== Assignment ==
Could you retype all of the records exactly, leaving out every picture?

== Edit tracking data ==
= = = =

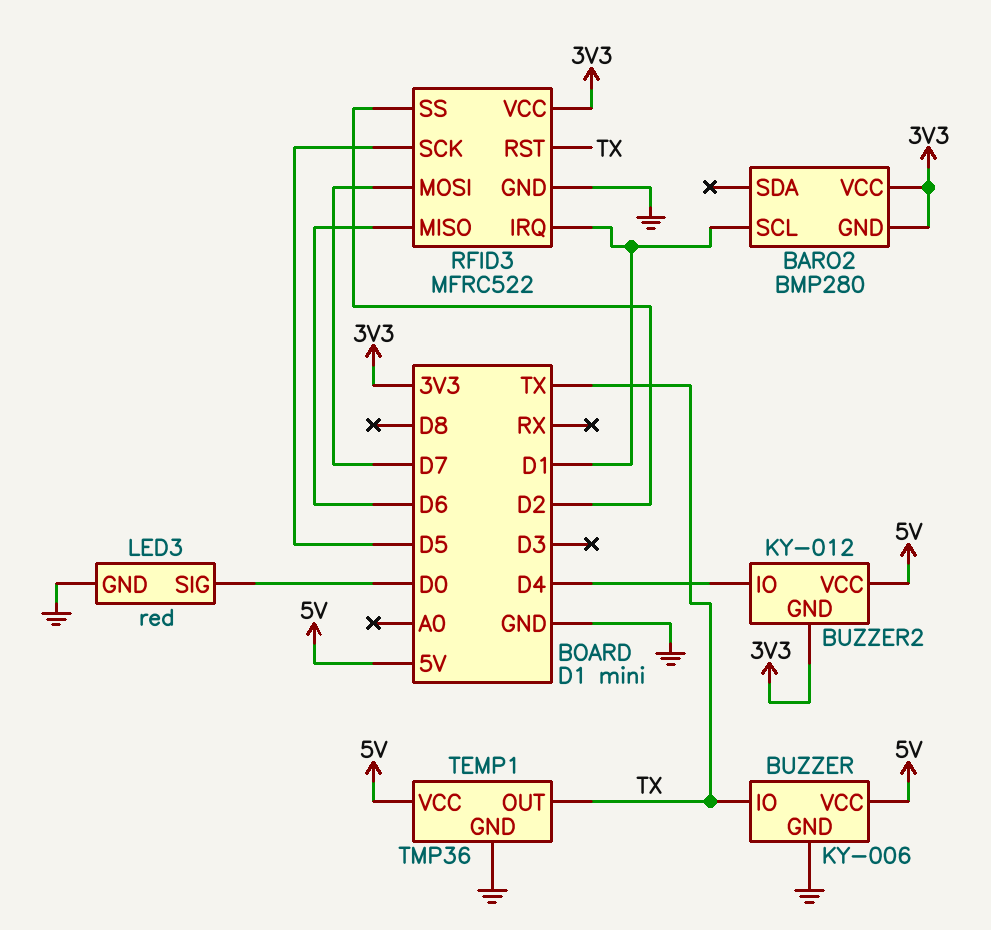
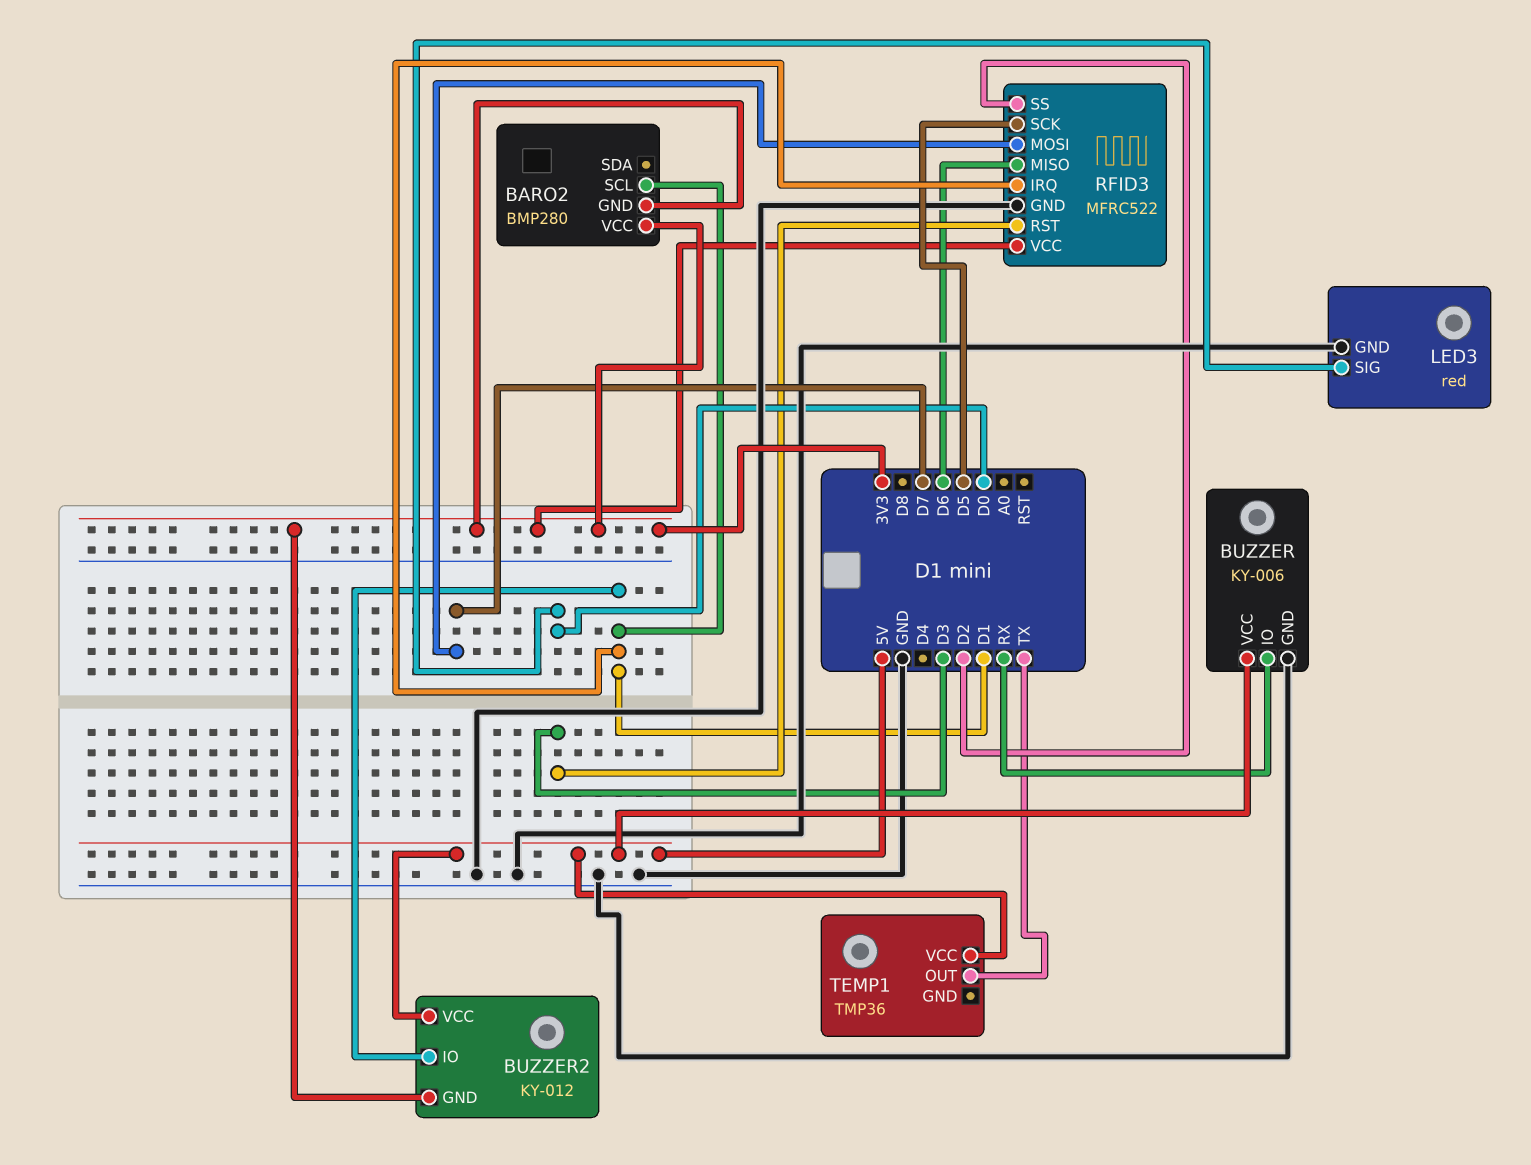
BUZZER pin IO: TX -> RX
BUZZER2 pin IO: D4 -> D1
RFID3 pin RST: TX -> D3
TEMP1 pin GND: GND -> none

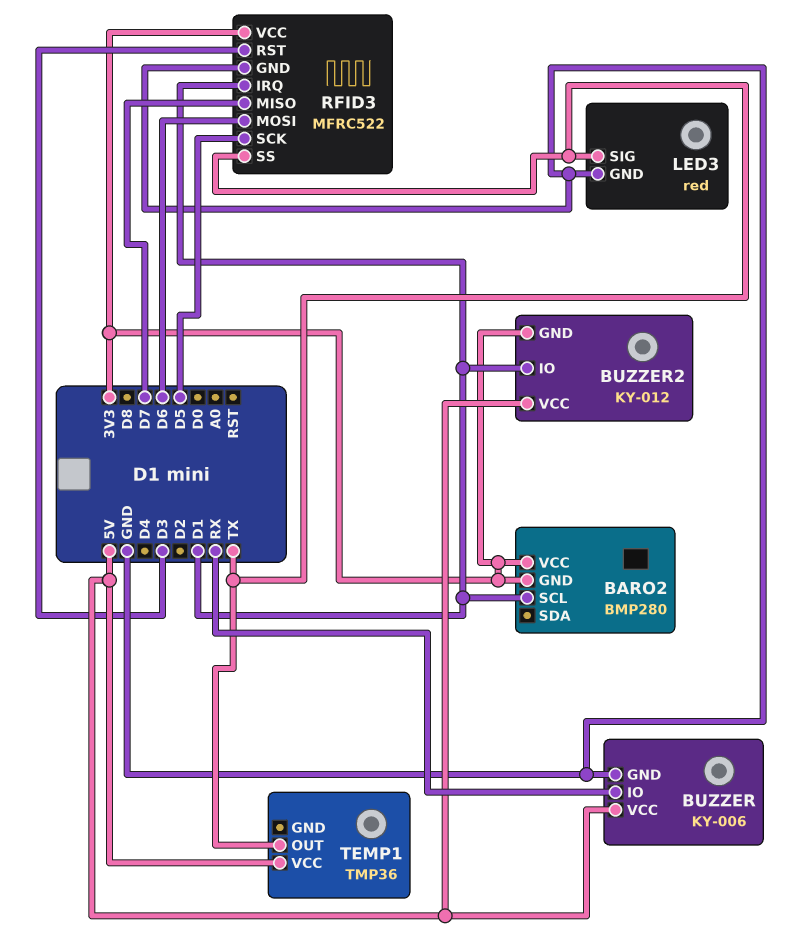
LED3 pin SIG: D0 -> TX
RFID3 pin MISO: D6 -> D7
RFID3 pin MOSI: D7 -> D6
RFID3 pin SS: D2 -> TX

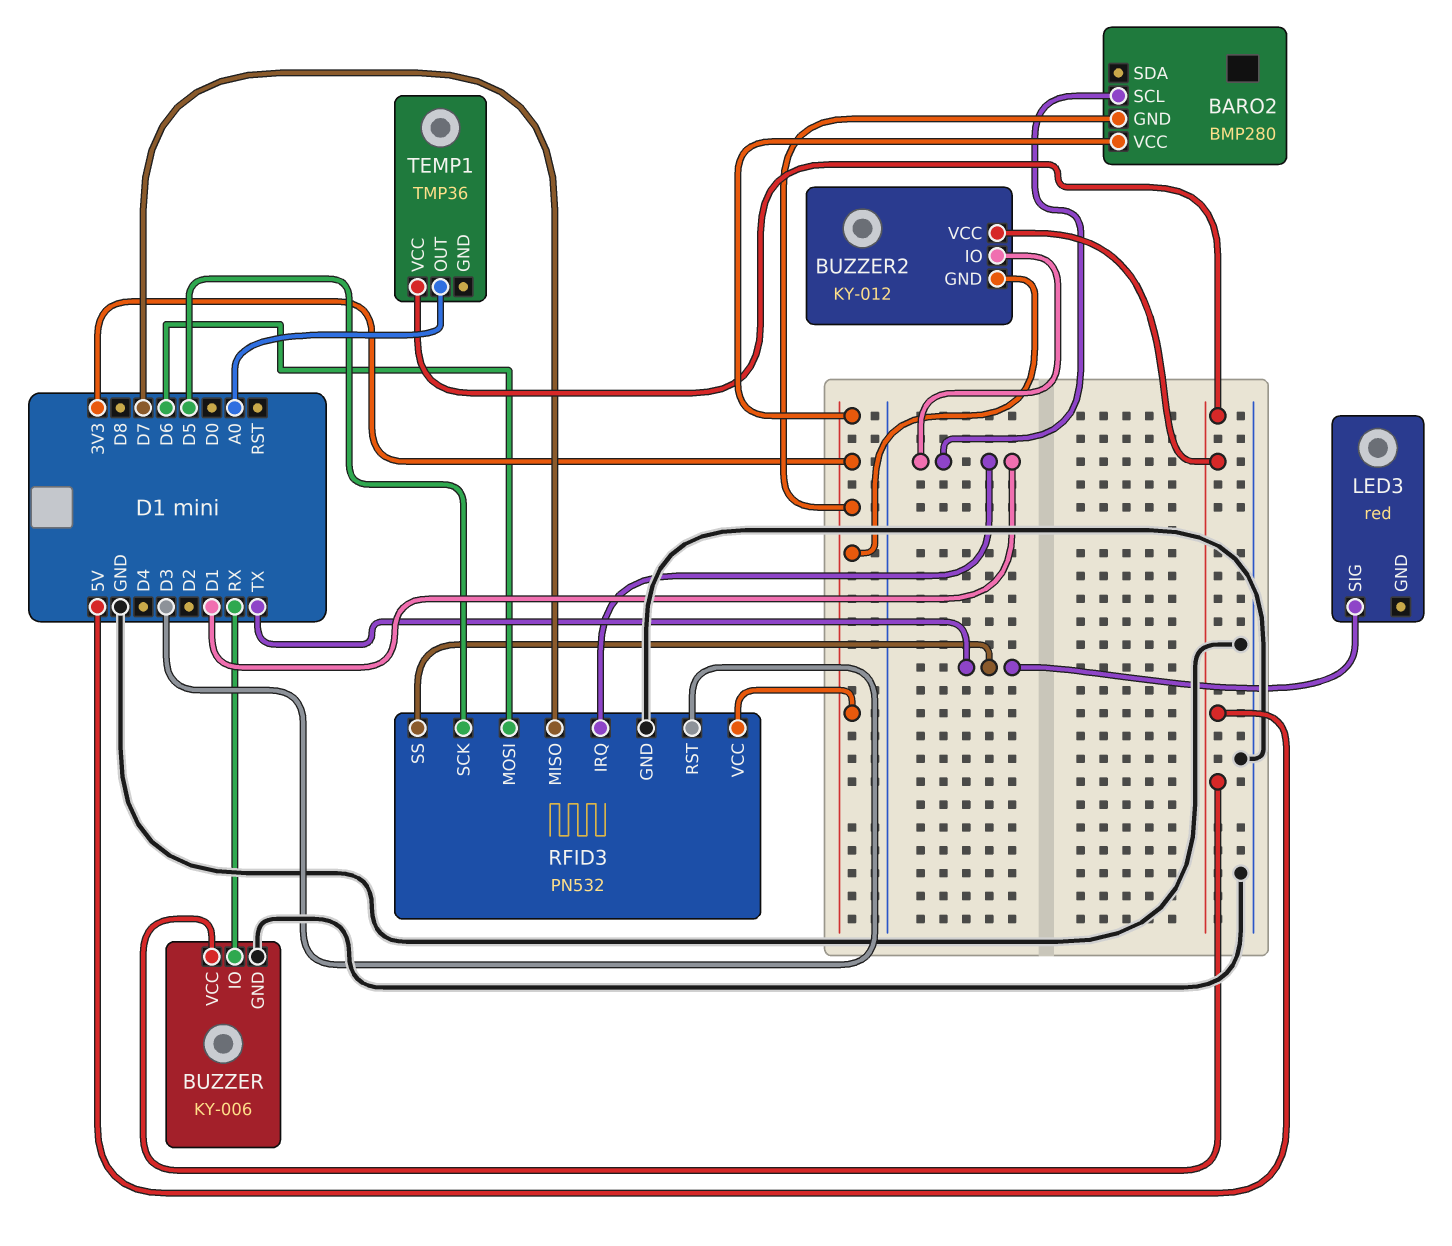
LED3 pin GND: GND -> none
RFID3: MFRC522 -> PN532
TEMP1 pin OUT: TX -> A0

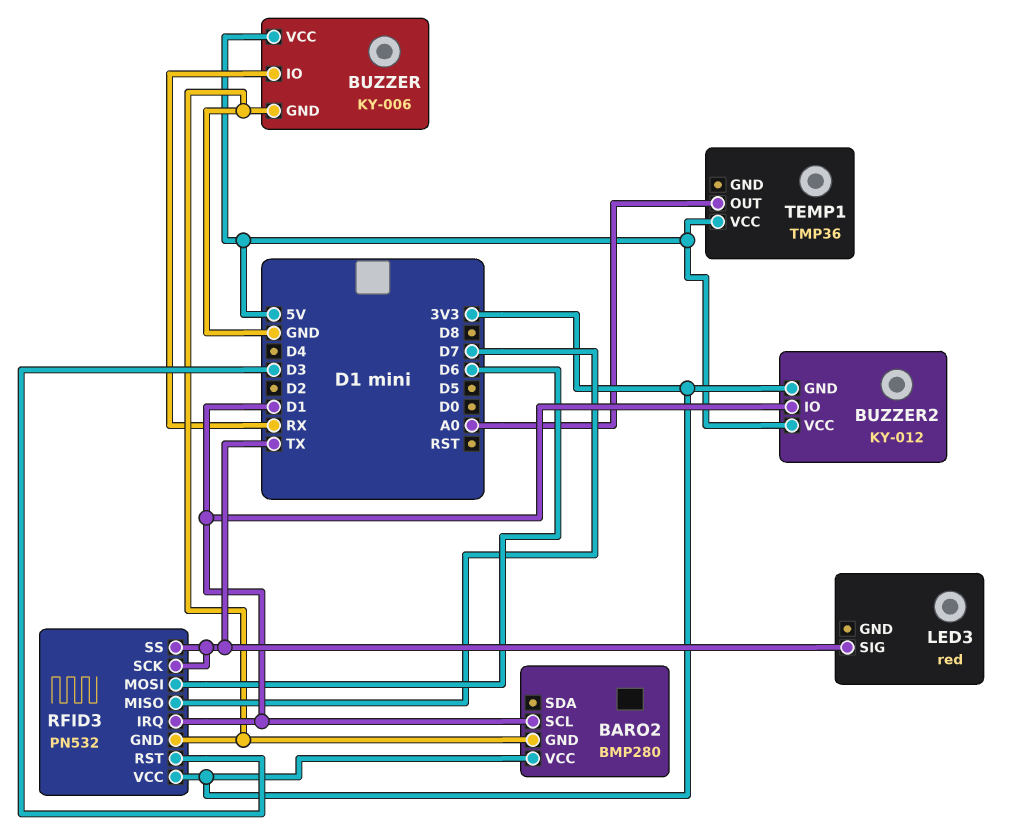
BARO2 pin GND: 3V3 -> GND
RFID3 pin SCK: D5 -> TX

= = = =

== Output for this exercise ==
BUZZER pin IO: TX -> RX
BUZZER2 pin IO: D4 -> D1
RFID3 pin RST: TX -> D3
TEMP1 pin GND: GND -> none

LED3 pin SIG: D0 -> TX
RFID3 pin MISO: D6 -> D7
RFID3 pin MOSI: D7 -> D6
RFID3 pin SS: D2 -> TX

LED3 pin GND: GND -> none
RFID3: MFRC522 -> PN532
TEMP1 pin OUT: TX -> A0

BARO2 pin GND: 3V3 -> GND
RFID3 pin SCK: D5 -> TX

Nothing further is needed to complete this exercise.